**Problem statement:**
Please show every line in the entries below that includes the word "yellow".
(Records shown begins)
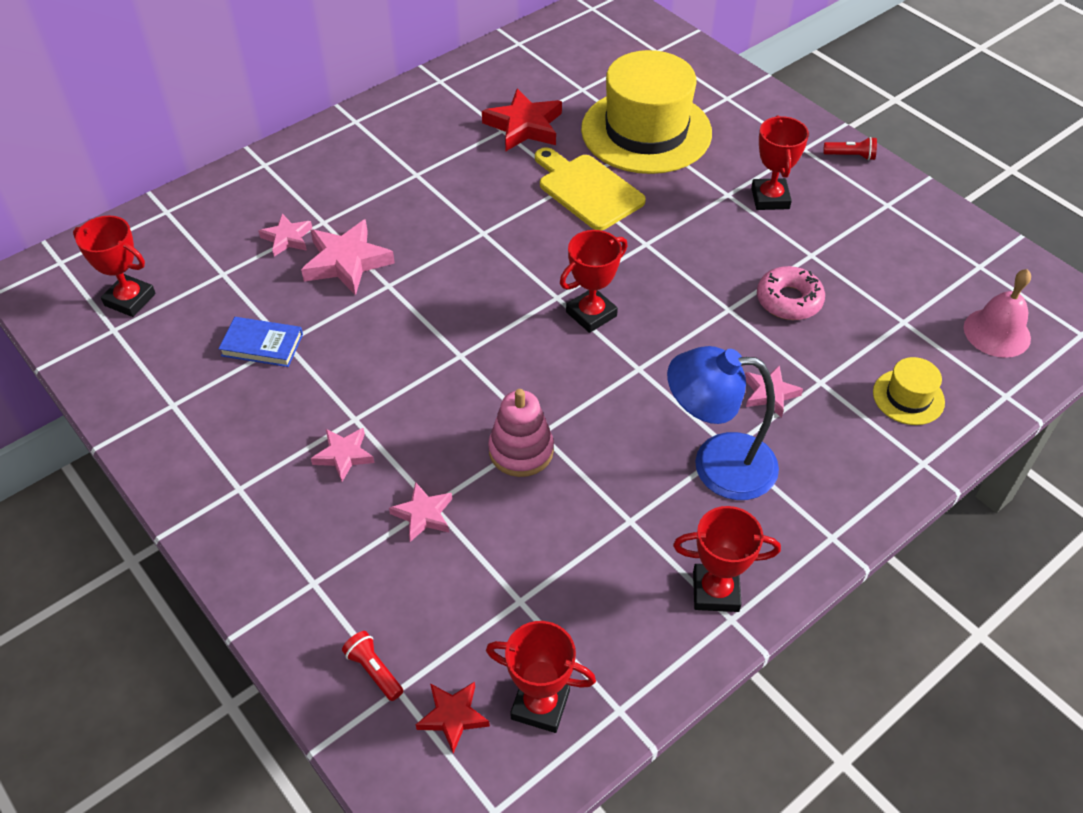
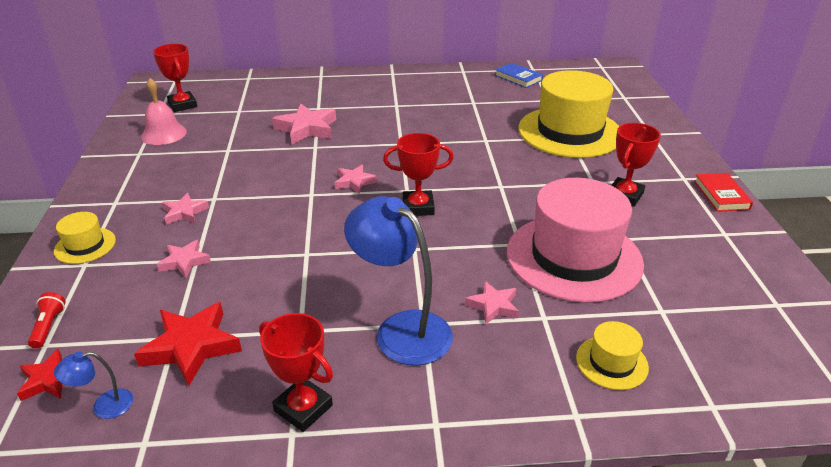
camera: 35 degrees right, 15 degrees down
(262, 345) = (215, 146): blue book -> blue book (518, 78)
(281, 561) = (85, 245): none -> yellow hat
(287, 238) = (290, 108): pink star -> pink star (354, 182)
(521, 451) = (282, 257): pink stacking toy -> none
(524, 126) = (489, 105): red star -> red star (191, 347)
(540, 704) = (104, 406): red trophy -> blue lamp
(587, 190) = (493, 146): yellow cutting board -> none
(789, 300) = (574, 257): pink donut -> pink hat
(850, 156) = (721, 195): red flashlight -> red book
(997, 332) = (749, 357): pink bell -> pink bell (163, 134)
(Records shown ends)
**Written response:**
(281, 561) = (85, 245): none -> yellow hat
(587, 190) = (493, 146): yellow cutting board -> none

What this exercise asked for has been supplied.